◆ **PROMPT**
Pull out every line with the word "white" from the entries below.

= = = = = = =

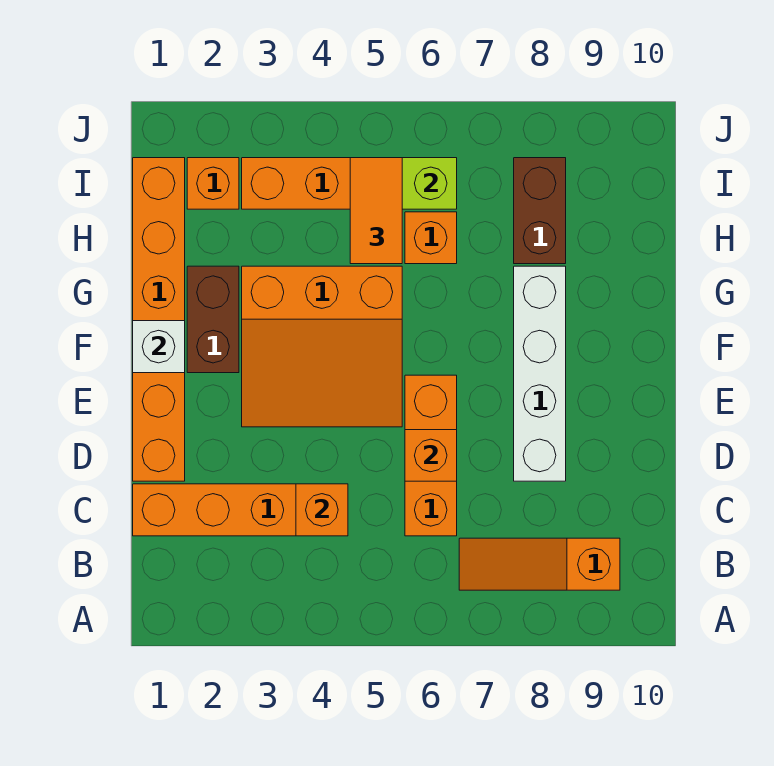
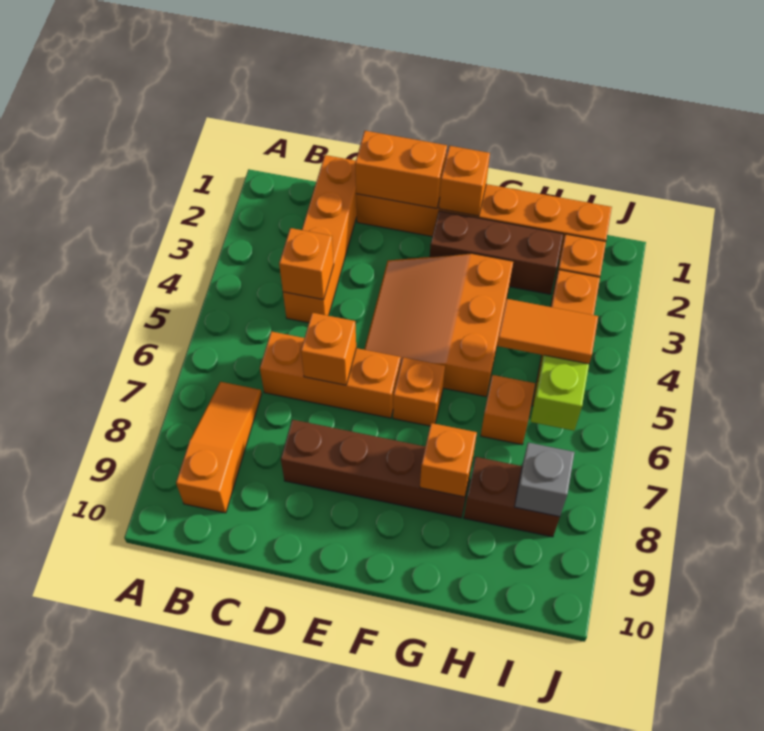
none -> orange 1x2 brick [355,131,447,208]
white 1x4 brick [514,266,566,481] -> brown 1x4 brick [281,420,472,518]
white 1x1 brick [133,321,185,373] -> orange 1x1 brick [439,146,490,216]
brown 1x2 brick [187,266,239,373] -> brown 1x3 brick [430,211,563,294]
none -> orange 1x1 brick [393,357,445,426]
none -> orange 1x1 brick [420,423,477,497]
none -> grey 1x1 brick [515,443,574,517]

= = = = = = =

◆ **SOLUTION FOR THIS EXERCISE**
white 1x4 brick [514,266,566,481] -> brown 1x4 brick [281,420,472,518]
white 1x1 brick [133,321,185,373] -> orange 1x1 brick [439,146,490,216]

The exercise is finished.